[start of EXERCISE MATERIALS]

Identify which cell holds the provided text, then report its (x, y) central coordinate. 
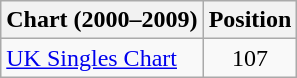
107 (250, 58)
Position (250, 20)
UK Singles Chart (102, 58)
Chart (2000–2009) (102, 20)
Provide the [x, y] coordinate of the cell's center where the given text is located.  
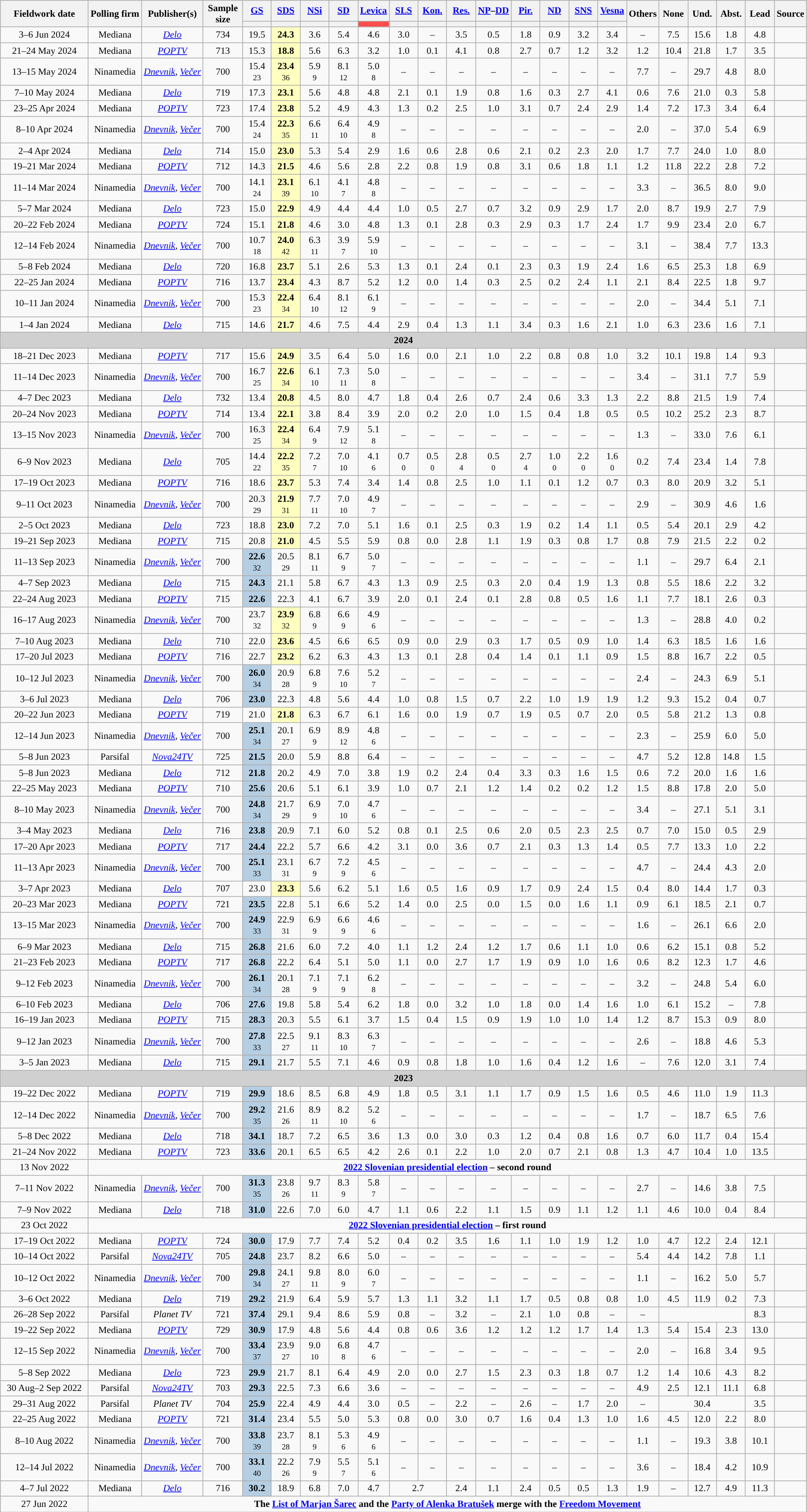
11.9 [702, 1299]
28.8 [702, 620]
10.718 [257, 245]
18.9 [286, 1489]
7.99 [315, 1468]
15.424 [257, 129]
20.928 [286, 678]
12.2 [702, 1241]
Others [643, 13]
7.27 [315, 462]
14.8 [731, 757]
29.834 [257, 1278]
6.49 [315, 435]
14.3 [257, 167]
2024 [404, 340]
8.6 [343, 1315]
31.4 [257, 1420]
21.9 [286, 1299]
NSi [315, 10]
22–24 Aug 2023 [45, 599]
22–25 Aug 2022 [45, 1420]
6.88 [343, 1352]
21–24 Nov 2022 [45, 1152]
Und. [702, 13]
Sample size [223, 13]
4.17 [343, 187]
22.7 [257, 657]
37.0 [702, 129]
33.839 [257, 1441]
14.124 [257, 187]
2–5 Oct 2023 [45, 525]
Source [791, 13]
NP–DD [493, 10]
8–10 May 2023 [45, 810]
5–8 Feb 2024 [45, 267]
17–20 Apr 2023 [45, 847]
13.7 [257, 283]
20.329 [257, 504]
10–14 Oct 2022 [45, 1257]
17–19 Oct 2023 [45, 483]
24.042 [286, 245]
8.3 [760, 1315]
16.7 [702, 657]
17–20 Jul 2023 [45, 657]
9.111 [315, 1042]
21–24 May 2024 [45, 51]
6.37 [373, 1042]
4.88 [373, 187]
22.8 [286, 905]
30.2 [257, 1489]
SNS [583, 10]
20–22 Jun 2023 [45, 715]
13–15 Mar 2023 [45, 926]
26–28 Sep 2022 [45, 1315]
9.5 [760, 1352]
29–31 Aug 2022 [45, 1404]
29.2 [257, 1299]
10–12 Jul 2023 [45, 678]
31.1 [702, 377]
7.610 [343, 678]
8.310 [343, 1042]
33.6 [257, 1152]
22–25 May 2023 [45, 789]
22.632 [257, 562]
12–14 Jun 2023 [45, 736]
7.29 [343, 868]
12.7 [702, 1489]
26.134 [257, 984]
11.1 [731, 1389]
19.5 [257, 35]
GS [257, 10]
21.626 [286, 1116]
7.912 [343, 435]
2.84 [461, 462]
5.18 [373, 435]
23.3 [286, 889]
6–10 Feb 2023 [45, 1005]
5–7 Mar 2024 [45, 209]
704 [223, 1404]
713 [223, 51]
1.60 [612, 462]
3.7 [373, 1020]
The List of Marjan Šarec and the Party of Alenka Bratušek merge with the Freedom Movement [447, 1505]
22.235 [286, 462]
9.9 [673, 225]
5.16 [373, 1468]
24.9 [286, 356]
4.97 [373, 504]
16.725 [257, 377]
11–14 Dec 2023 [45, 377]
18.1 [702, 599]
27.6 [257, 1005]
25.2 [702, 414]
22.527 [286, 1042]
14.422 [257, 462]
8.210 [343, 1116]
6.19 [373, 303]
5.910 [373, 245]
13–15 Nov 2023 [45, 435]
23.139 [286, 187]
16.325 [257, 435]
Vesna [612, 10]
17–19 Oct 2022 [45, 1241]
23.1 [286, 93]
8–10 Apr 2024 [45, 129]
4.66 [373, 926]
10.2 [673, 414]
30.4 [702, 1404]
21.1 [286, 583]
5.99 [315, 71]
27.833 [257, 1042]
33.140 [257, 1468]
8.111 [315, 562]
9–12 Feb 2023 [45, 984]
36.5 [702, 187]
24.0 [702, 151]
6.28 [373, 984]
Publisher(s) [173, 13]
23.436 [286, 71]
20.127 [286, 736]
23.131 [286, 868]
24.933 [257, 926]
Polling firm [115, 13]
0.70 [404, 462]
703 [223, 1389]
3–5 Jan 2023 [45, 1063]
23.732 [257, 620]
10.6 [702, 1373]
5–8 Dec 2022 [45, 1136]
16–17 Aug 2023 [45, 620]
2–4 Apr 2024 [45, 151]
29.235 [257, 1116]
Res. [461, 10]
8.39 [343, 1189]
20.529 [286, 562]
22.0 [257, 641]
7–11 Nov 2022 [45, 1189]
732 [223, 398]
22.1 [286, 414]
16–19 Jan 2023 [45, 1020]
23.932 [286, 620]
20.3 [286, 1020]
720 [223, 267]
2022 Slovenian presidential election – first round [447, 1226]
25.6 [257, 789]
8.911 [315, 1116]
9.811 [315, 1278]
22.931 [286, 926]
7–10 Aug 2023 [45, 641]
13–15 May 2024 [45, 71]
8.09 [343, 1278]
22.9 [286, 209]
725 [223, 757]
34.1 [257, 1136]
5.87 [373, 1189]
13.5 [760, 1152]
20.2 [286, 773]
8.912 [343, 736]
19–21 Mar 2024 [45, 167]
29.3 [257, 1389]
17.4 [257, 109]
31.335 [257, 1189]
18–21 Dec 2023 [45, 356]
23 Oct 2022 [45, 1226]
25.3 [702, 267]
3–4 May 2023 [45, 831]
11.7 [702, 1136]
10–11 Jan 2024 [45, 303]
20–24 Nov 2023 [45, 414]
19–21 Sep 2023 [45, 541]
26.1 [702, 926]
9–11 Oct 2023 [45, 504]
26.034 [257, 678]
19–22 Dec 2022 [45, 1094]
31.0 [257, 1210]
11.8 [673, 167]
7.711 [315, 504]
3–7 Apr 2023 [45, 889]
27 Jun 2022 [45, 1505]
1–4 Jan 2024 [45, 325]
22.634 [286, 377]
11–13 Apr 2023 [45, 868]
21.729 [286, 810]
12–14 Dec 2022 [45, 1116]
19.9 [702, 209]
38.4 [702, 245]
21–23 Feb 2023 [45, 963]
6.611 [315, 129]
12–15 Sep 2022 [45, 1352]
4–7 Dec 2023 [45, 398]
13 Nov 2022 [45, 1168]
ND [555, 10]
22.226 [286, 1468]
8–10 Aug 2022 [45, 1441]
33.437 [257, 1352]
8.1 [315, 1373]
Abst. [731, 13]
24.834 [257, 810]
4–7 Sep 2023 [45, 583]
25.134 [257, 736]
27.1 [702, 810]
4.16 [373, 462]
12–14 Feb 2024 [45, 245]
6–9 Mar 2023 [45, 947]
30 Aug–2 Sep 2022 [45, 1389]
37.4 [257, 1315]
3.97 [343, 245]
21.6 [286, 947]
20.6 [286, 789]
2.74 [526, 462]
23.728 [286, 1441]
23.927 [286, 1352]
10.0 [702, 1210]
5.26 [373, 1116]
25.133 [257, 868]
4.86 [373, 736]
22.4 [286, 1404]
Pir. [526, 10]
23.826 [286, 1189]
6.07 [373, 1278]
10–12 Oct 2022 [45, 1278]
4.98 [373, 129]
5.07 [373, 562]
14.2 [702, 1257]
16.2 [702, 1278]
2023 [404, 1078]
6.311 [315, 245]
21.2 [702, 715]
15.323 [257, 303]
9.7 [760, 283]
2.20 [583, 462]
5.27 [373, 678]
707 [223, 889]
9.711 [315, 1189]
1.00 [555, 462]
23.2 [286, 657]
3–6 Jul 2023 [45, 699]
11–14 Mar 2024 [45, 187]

[end of EXERCISE MATERIALS]

Put the rows above into a Markdown table with the columns Line and Text, starting at the first row and ending at the line containing "Provide the [x, y]". Number each line and skip blank lines and pictures.

| Line | Text |
|---|---|
| 1 | Identify which cell holds the provided text, then report its (x, y) central coordinate.  |
| 2 | 107 (250, 58) |
| 3 | Position (250, 20) |
| 4 | UK Singles Chart (102, 58) |
| 5 | Chart (2000–2009) (102, 20) |
| 6 | Provide the [x, y] coordinate of the cell's center where the given text is located.   |